_Problem to work on_
Please give again, word for word, each line that falls between the line with "red strawberry: 4 -> 9" and the end of the data, inclusive.

[Dataset items]
• • • • • • •

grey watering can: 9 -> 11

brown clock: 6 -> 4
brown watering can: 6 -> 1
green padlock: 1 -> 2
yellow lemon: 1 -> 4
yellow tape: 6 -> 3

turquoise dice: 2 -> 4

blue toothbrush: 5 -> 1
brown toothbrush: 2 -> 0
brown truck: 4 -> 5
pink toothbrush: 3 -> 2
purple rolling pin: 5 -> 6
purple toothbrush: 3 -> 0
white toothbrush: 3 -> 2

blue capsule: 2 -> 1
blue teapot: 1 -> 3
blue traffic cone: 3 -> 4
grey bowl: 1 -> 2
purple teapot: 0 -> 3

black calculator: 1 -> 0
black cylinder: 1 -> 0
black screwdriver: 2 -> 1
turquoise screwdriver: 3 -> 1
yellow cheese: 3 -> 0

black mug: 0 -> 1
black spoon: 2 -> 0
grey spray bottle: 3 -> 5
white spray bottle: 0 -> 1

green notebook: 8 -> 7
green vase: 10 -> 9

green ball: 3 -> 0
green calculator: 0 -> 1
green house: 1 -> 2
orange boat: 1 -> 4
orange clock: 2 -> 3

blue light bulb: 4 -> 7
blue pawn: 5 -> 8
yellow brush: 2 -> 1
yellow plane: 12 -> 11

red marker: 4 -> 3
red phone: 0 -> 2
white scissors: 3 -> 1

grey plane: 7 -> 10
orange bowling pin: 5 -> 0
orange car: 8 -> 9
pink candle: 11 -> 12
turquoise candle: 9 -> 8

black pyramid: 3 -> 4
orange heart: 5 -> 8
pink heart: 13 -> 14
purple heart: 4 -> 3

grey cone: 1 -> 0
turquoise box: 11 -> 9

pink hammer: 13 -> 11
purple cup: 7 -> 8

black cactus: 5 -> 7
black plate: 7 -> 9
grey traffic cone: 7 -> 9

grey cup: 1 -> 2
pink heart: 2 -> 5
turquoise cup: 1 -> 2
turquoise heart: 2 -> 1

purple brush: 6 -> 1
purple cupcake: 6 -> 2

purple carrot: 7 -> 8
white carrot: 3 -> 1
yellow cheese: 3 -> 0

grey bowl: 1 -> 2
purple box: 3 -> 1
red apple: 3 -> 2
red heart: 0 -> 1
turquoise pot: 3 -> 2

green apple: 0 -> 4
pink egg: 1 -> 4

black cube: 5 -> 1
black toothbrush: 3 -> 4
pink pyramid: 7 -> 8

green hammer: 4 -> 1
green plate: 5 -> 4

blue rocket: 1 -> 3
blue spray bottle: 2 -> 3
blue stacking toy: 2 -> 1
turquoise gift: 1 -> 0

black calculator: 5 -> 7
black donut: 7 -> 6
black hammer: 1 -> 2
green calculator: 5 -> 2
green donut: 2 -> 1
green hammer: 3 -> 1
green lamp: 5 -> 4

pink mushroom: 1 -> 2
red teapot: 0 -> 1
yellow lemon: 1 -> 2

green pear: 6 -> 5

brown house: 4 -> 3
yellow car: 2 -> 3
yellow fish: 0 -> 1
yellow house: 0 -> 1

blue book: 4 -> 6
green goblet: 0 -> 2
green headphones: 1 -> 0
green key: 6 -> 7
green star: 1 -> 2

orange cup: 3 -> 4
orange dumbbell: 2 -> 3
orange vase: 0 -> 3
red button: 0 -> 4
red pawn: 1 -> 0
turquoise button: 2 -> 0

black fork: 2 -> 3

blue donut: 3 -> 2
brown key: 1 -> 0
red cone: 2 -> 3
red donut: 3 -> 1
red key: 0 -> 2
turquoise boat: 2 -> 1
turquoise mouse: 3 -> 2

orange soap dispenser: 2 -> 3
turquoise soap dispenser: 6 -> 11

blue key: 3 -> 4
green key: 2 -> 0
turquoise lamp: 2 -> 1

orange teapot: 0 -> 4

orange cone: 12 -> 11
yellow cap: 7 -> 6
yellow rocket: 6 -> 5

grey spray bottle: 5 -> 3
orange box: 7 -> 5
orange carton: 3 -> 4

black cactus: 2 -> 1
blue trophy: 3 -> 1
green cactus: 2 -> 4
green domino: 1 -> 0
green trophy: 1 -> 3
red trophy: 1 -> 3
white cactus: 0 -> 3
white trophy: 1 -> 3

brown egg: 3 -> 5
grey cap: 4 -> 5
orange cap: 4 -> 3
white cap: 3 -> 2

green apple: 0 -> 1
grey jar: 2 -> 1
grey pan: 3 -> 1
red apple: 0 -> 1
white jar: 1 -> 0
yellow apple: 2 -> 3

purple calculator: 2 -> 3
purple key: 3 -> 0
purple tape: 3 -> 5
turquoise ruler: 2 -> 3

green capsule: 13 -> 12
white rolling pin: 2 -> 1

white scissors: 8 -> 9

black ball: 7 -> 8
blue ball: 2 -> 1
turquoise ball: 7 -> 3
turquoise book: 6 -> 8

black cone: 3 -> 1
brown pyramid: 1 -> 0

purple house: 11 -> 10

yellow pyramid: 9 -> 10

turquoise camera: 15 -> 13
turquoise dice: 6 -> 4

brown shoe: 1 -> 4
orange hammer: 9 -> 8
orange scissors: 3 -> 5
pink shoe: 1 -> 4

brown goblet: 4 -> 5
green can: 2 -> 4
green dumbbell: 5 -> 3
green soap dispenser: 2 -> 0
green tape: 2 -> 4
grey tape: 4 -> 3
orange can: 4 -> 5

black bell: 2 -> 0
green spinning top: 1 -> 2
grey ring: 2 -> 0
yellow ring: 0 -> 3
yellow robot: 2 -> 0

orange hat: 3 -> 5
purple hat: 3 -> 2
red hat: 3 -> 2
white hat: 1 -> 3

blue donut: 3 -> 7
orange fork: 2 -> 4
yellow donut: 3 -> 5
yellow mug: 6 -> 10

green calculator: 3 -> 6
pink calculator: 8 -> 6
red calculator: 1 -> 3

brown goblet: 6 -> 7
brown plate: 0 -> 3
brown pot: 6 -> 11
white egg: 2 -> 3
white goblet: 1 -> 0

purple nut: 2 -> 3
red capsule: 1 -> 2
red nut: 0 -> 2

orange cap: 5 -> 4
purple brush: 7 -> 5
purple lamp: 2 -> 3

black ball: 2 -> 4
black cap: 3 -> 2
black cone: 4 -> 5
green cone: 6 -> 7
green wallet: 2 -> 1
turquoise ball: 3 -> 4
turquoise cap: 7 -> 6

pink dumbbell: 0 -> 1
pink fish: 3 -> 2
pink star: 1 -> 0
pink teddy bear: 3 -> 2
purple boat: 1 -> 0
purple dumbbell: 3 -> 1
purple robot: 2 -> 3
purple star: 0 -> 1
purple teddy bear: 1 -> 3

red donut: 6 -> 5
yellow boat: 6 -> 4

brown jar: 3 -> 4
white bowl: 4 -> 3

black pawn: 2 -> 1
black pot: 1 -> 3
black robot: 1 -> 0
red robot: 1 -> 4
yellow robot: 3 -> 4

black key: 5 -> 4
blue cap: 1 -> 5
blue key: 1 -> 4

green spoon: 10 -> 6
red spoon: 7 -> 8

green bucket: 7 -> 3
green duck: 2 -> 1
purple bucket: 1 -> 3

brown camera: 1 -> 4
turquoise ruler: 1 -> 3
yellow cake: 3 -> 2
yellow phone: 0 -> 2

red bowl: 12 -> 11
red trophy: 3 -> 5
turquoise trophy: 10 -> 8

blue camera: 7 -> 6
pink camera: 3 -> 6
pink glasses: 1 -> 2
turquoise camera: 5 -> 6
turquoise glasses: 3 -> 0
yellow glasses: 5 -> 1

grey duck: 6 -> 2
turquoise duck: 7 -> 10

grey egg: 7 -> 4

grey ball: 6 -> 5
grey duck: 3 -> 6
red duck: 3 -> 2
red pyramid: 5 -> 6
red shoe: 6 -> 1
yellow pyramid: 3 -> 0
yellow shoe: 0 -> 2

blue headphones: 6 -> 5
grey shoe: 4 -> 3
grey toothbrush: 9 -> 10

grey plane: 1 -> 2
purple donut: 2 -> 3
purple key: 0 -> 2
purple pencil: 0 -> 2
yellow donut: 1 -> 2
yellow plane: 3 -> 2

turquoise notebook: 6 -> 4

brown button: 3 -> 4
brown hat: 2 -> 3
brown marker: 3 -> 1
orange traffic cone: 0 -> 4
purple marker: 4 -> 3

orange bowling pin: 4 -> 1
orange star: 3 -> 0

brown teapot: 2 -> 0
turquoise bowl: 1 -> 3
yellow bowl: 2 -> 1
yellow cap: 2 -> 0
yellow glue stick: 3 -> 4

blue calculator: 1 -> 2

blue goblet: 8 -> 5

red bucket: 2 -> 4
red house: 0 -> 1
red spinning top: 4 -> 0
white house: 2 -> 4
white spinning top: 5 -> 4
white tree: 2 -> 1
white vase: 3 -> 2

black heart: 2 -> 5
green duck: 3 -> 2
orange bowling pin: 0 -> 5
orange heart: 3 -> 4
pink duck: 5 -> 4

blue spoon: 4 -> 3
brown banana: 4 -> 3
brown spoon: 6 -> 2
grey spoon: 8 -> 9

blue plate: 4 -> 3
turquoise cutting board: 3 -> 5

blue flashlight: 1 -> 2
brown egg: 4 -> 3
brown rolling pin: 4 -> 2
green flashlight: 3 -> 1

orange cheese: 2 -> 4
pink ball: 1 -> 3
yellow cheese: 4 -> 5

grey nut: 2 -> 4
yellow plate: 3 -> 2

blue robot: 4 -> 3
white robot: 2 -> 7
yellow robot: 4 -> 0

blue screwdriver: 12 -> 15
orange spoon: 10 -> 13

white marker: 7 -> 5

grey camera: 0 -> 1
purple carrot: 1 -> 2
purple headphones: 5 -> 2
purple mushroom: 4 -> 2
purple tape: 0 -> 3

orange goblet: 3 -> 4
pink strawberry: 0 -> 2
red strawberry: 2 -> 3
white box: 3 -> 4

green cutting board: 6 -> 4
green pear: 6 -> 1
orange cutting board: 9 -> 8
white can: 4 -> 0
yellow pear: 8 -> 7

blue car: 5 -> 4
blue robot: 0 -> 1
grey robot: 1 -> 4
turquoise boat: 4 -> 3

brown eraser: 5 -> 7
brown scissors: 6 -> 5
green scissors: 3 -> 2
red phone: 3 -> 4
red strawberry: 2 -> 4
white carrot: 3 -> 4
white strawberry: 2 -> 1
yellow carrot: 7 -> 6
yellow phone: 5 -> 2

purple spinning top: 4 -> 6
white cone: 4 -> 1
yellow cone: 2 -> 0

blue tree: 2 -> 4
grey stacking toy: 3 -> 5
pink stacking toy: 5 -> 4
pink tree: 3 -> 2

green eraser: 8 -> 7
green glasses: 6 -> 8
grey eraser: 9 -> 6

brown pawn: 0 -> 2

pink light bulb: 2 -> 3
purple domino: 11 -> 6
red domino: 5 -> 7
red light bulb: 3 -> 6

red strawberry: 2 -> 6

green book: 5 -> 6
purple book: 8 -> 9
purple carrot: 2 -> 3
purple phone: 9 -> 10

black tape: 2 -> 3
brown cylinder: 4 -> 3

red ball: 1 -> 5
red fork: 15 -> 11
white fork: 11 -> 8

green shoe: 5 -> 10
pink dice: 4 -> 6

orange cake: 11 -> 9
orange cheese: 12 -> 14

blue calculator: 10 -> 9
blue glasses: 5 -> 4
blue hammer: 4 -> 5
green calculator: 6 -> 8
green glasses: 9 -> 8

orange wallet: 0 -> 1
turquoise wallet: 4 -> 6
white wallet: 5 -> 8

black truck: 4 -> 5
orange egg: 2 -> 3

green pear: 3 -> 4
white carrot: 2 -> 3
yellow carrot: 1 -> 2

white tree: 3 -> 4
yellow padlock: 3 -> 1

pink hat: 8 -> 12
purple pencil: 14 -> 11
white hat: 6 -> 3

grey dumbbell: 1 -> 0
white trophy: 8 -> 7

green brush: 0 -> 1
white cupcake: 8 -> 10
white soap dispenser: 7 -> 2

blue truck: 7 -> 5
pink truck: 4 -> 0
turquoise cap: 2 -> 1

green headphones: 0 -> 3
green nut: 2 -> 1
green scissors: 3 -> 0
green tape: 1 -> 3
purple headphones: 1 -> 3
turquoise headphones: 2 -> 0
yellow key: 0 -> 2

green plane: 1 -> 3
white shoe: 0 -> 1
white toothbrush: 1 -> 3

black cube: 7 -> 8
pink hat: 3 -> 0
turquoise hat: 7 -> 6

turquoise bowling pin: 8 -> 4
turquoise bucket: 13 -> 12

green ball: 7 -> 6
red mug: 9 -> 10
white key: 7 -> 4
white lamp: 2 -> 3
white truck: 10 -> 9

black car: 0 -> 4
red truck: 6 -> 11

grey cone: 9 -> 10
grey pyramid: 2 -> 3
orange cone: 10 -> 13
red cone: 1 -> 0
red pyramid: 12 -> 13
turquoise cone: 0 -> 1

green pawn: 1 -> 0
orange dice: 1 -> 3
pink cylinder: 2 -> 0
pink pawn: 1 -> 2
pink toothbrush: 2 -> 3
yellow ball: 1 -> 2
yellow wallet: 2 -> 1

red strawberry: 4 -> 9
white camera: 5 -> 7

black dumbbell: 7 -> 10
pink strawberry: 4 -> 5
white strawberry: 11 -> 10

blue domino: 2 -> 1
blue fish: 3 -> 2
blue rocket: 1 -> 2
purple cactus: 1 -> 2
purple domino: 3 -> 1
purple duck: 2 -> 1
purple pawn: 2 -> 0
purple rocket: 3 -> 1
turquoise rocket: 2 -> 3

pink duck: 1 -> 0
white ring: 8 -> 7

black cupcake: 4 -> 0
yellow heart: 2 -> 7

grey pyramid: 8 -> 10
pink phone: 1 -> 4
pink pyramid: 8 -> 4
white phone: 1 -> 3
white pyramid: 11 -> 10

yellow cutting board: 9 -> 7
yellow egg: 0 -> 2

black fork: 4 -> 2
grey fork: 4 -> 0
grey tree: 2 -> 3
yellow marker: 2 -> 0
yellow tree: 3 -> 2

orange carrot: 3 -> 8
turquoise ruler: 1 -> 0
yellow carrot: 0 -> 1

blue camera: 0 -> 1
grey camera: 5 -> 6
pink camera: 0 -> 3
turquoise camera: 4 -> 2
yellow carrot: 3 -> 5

• • • • • • •

_Response_
red strawberry: 4 -> 9
white camera: 5 -> 7

black dumbbell: 7 -> 10
pink strawberry: 4 -> 5
white strawberry: 11 -> 10

blue domino: 2 -> 1
blue fish: 3 -> 2
blue rocket: 1 -> 2
purple cactus: 1 -> 2
purple domino: 3 -> 1
purple duck: 2 -> 1
purple pawn: 2 -> 0
purple rocket: 3 -> 1
turquoise rocket: 2 -> 3

pink duck: 1 -> 0
white ring: 8 -> 7

black cupcake: 4 -> 0
yellow heart: 2 -> 7

grey pyramid: 8 -> 10
pink phone: 1 -> 4
pink pyramid: 8 -> 4
white phone: 1 -> 3
white pyramid: 11 -> 10

yellow cutting board: 9 -> 7
yellow egg: 0 -> 2

black fork: 4 -> 2
grey fork: 4 -> 0
grey tree: 2 -> 3
yellow marker: 2 -> 0
yellow tree: 3 -> 2

orange carrot: 3 -> 8
turquoise ruler: 1 -> 0
yellow carrot: 0 -> 1

blue camera: 0 -> 1
grey camera: 5 -> 6
pink camera: 0 -> 3
turquoise camera: 4 -> 2
yellow carrot: 3 -> 5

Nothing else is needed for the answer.